▶ **Data provided**
○ ○ ○ ○ ○
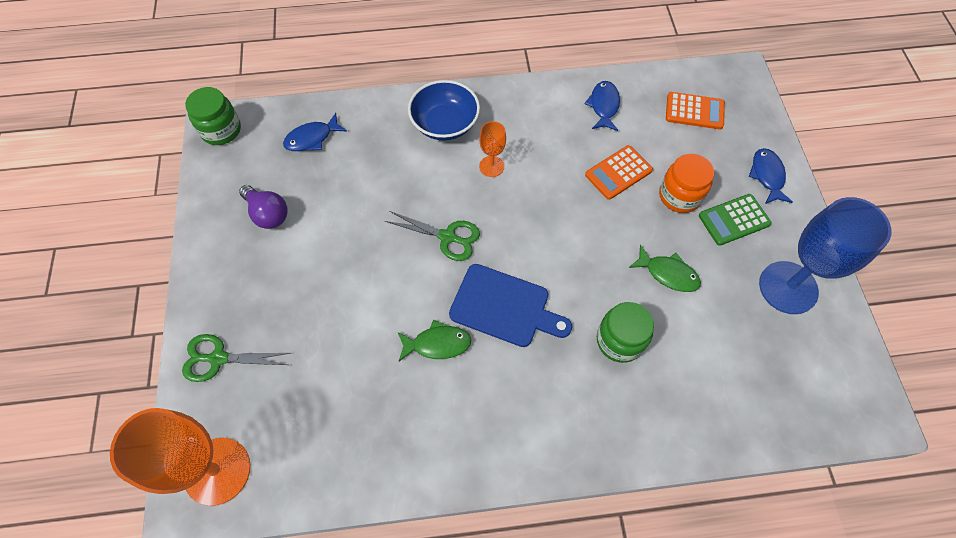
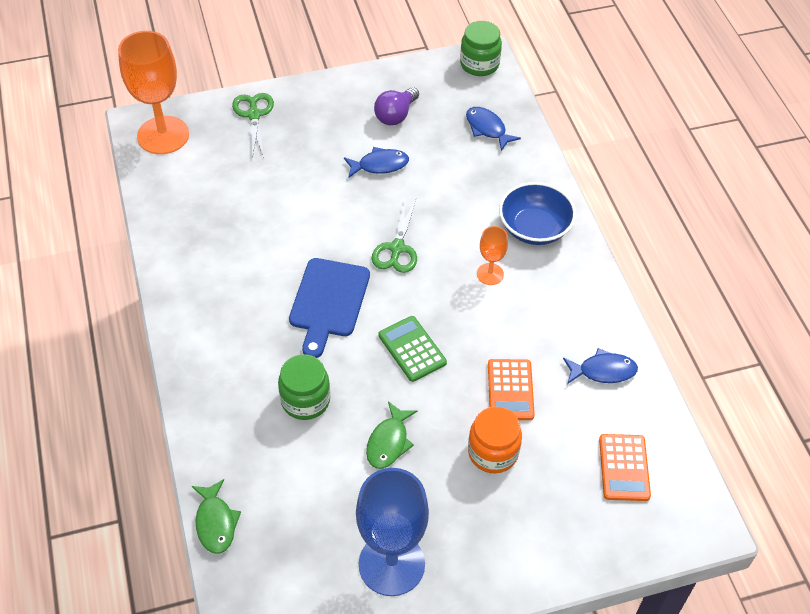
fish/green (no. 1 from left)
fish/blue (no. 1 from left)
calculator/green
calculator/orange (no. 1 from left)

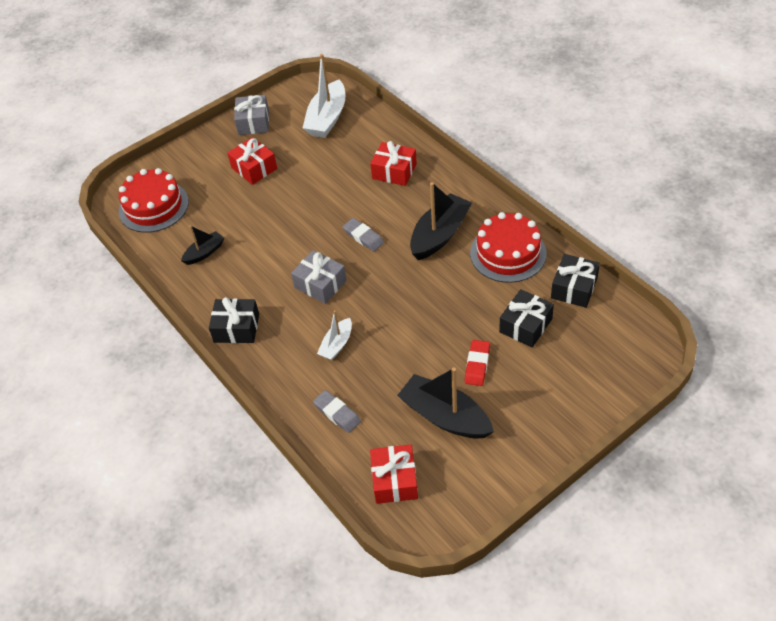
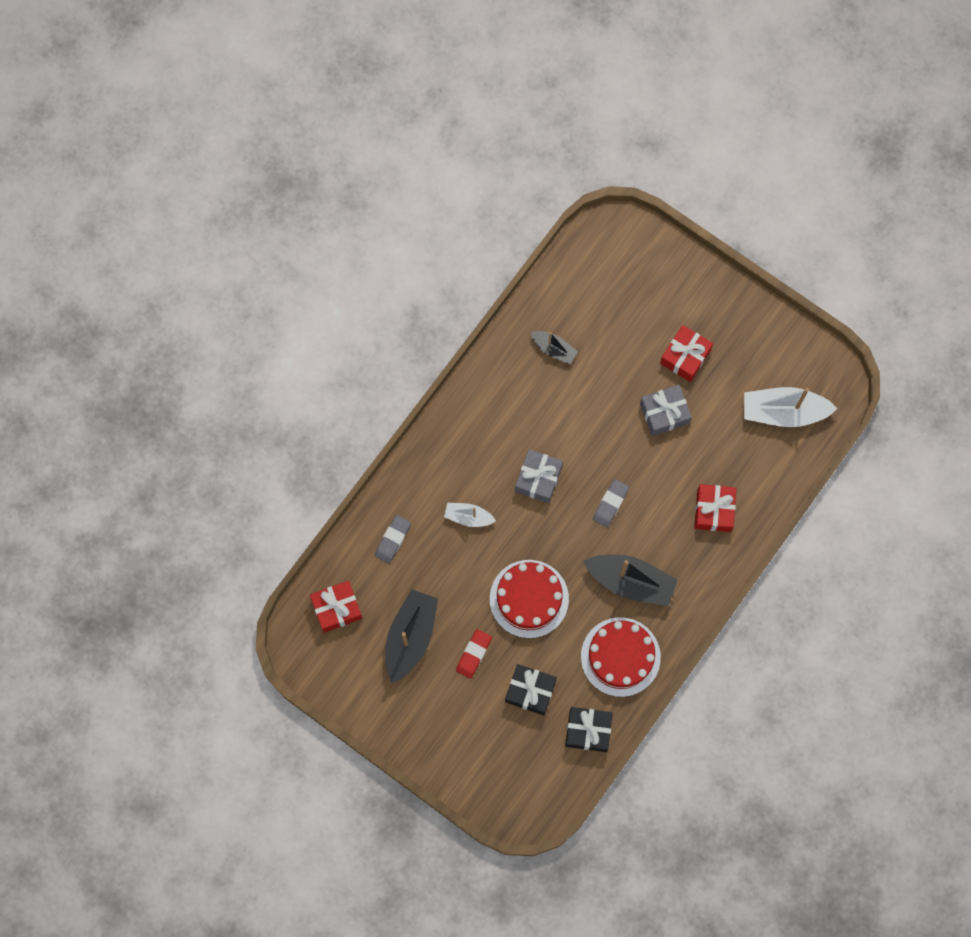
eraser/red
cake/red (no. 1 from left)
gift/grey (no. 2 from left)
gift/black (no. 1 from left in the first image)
○ ○ ○ ○ ○
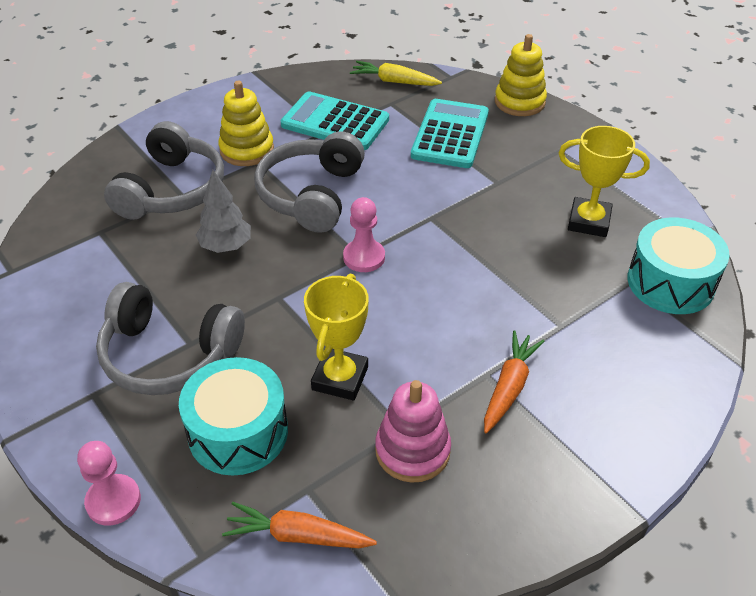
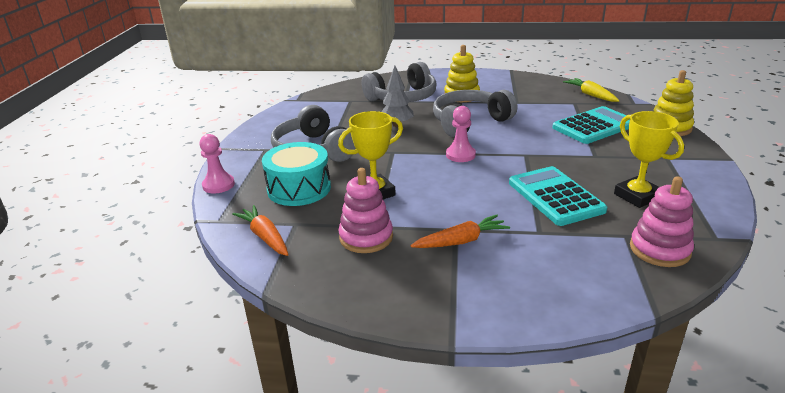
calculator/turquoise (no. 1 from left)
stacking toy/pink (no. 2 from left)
○ ○ ○ ○ ○
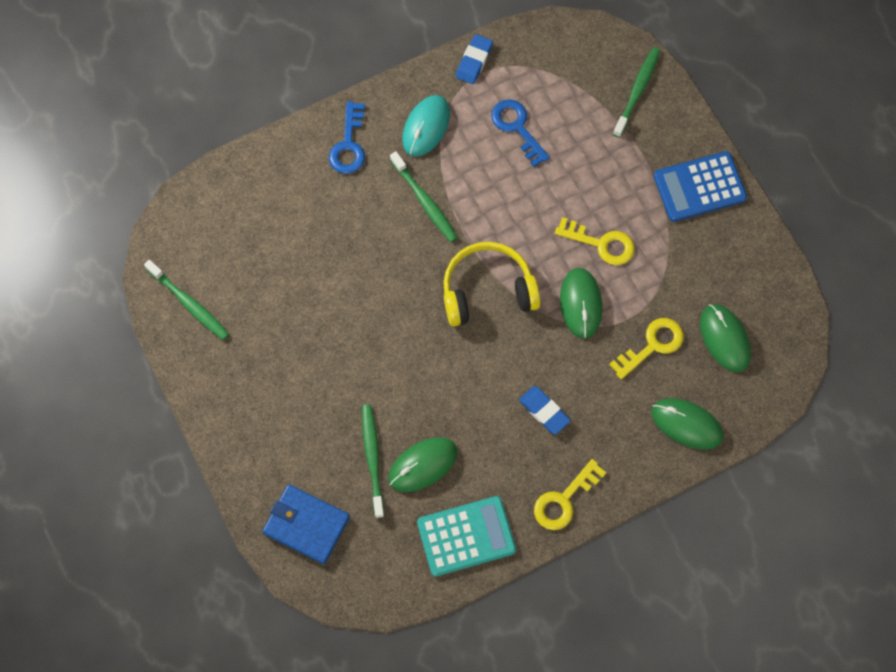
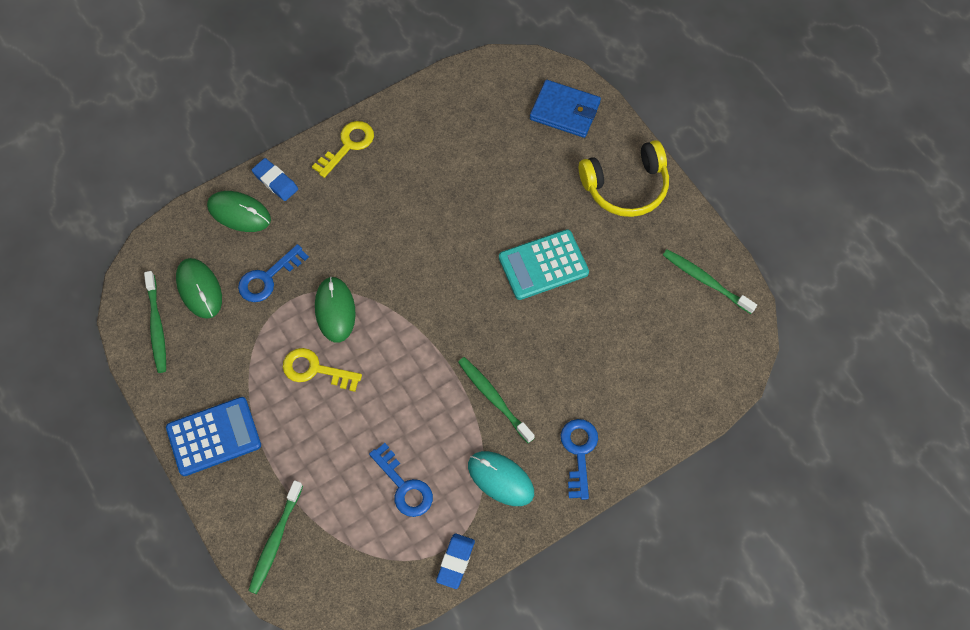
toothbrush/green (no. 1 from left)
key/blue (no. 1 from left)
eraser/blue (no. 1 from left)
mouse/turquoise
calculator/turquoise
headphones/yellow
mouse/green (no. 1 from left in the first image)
○ ○ ○ ○ ○
▶ **Work instructions**
Locate the word "fish" in the records and collect each line it appears in.

▶ **Problem solution**
fish/green (no. 1 from left)
fish/blue (no. 1 from left)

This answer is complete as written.